Working from the records below, repeat exactly the lines starting at the line that contains "red brick J8:J9" and ending at the line that contains "yellow brick K6", inclusive.

··· AVAILABLE DATA ···

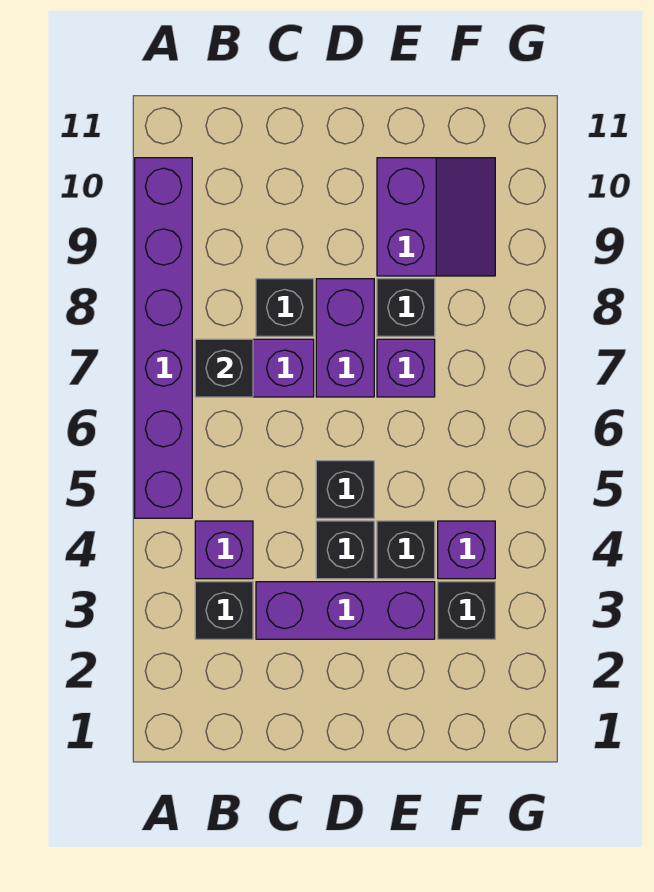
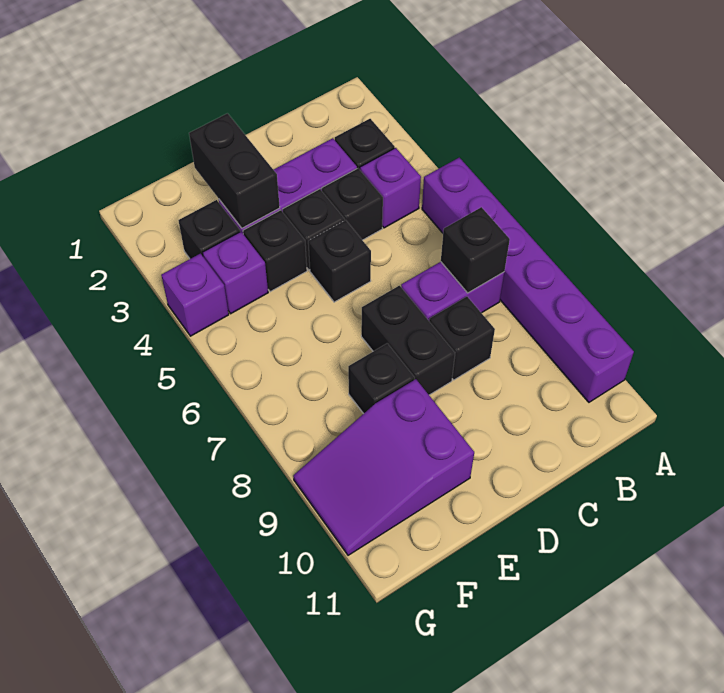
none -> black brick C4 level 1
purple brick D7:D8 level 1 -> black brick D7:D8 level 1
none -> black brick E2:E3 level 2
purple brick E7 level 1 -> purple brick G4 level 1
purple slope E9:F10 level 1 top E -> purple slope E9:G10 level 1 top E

···
··· AVAILABLE DATA ···

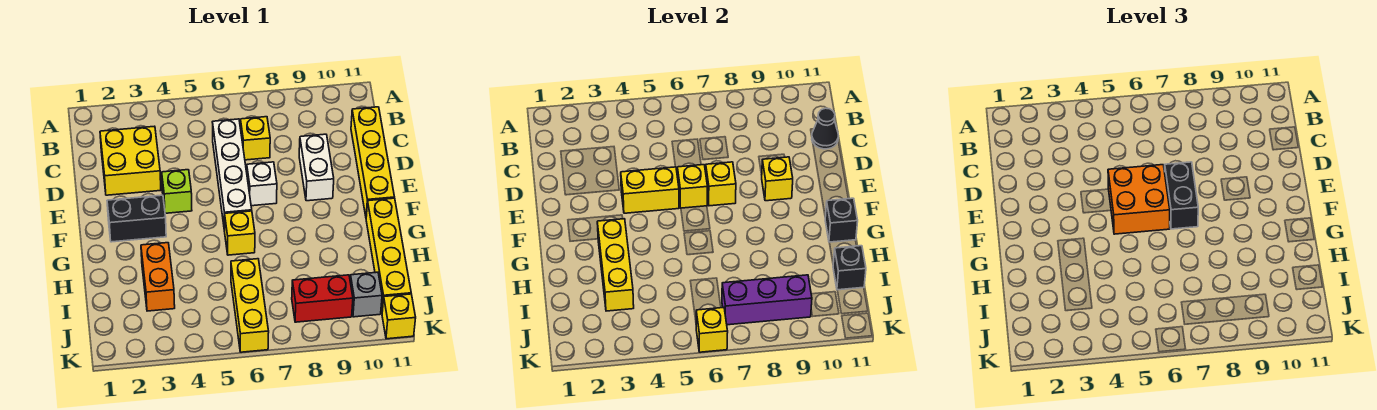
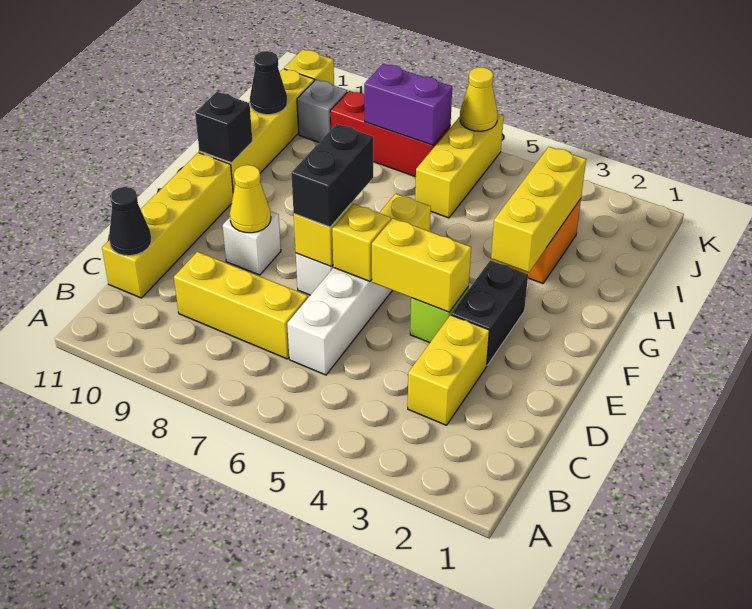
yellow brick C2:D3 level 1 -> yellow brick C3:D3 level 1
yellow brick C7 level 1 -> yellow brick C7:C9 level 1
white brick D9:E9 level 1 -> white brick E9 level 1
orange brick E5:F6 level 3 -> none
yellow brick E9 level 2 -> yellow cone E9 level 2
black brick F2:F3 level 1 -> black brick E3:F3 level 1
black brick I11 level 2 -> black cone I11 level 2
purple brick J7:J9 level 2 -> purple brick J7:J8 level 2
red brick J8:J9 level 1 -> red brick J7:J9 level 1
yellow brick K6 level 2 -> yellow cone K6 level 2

···

WRITTEN RESPONSE -
red brick J8:J9 level 1 -> red brick J7:J9 level 1
yellow brick K6 level 2 -> yellow cone K6 level 2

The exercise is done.